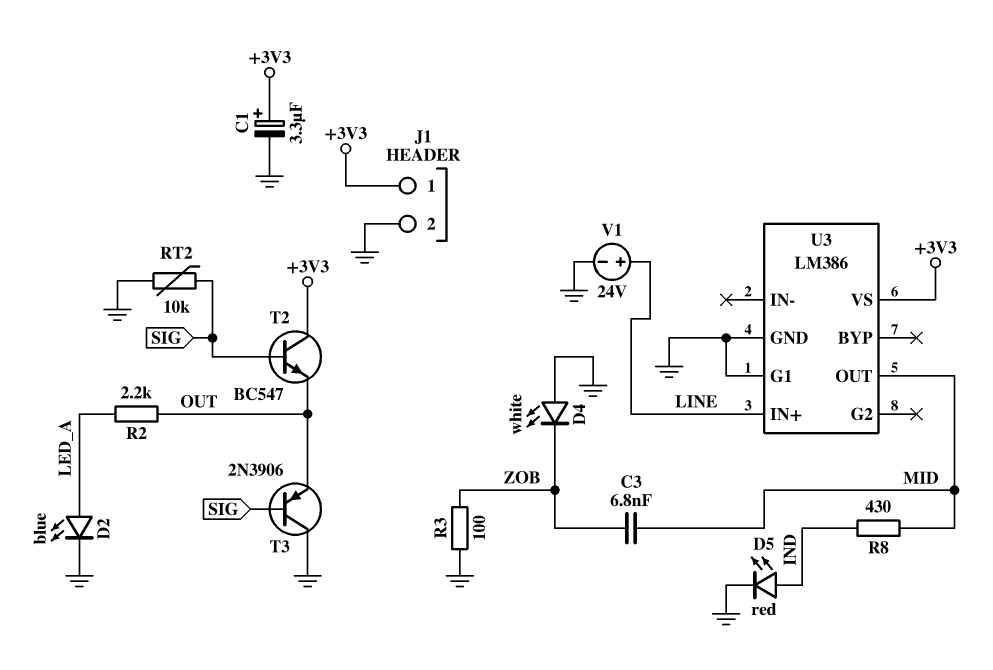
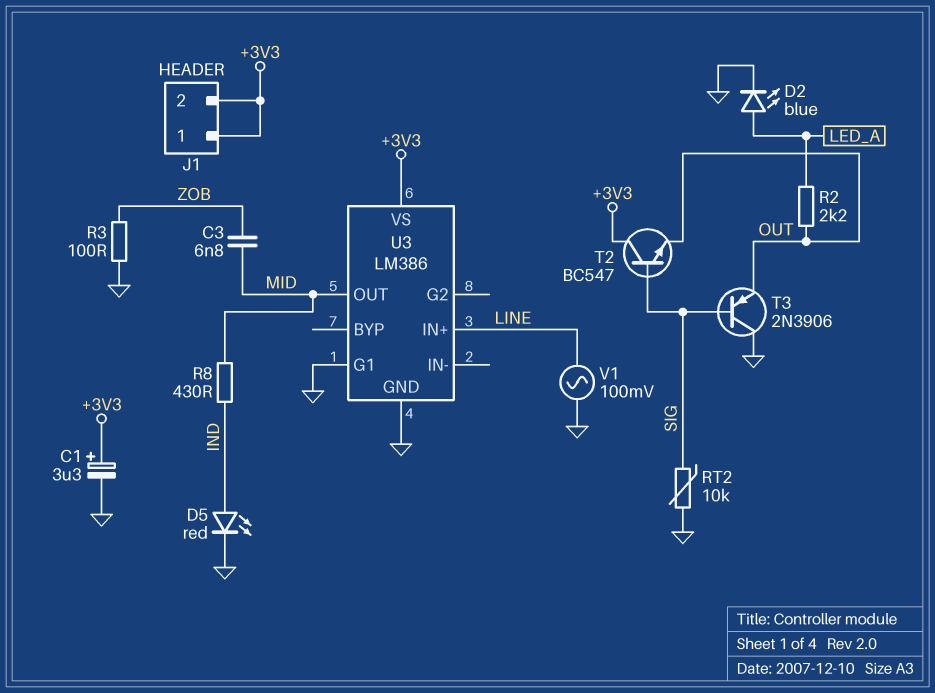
D4: LED white (A GND, K ZOB) -> none
J1 pin 2: GND -> +3V3
V1: 24V (plus LINE, minus GND) -> AC 100mV (GND, LINE)

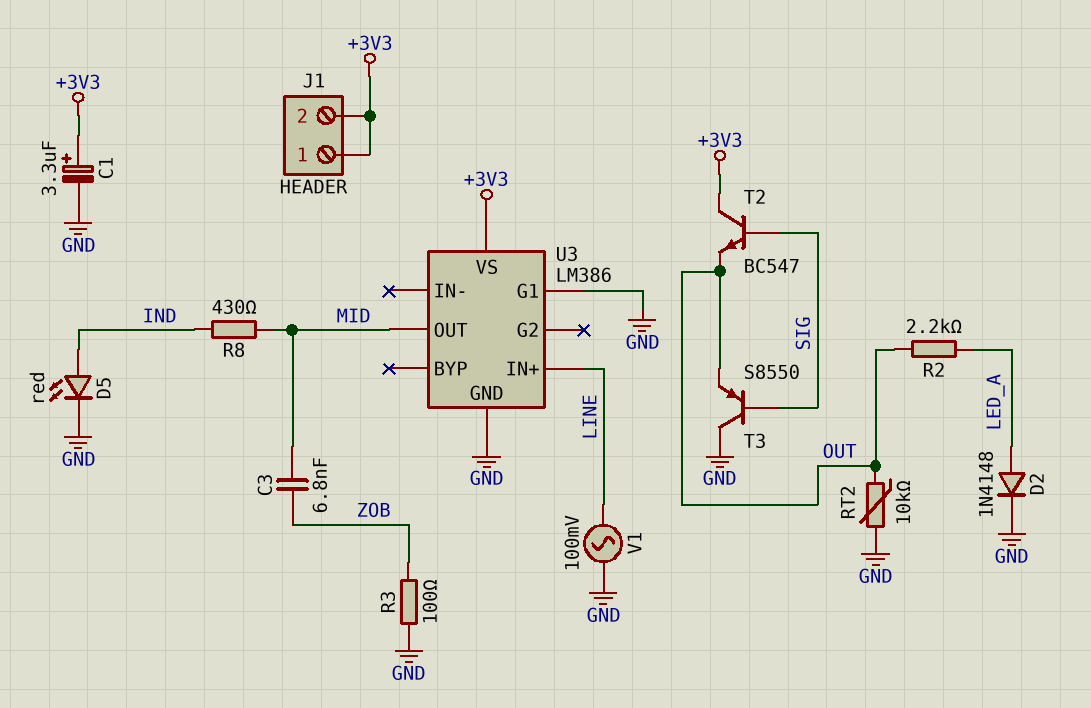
D2: LED blue (A LED_A, K GND) -> diode 1N4148 (A LED_A, K GND)
RT2: 10k (GND, SIG) -> 10k (GND, OUT)
T3: PNP 2N3906 (B SIG, C GND, E OUT) -> PNP S8550 (B SIG, C GND, E OUT)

■ **Problem description**
The records above need to be restated word for word, with the pictures left out.

■ **Problem solution**
D4: LED white (A GND, K ZOB) -> none
J1 pin 2: GND -> +3V3
V1: 24V (plus LINE, minus GND) -> AC 100mV (GND, LINE)

D2: LED blue (A LED_A, K GND) -> diode 1N4148 (A LED_A, K GND)
RT2: 10k (GND, SIG) -> 10k (GND, OUT)
T3: PNP 2N3906 (B SIG, C GND, E OUT) -> PNP S8550 (B SIG, C GND, E OUT)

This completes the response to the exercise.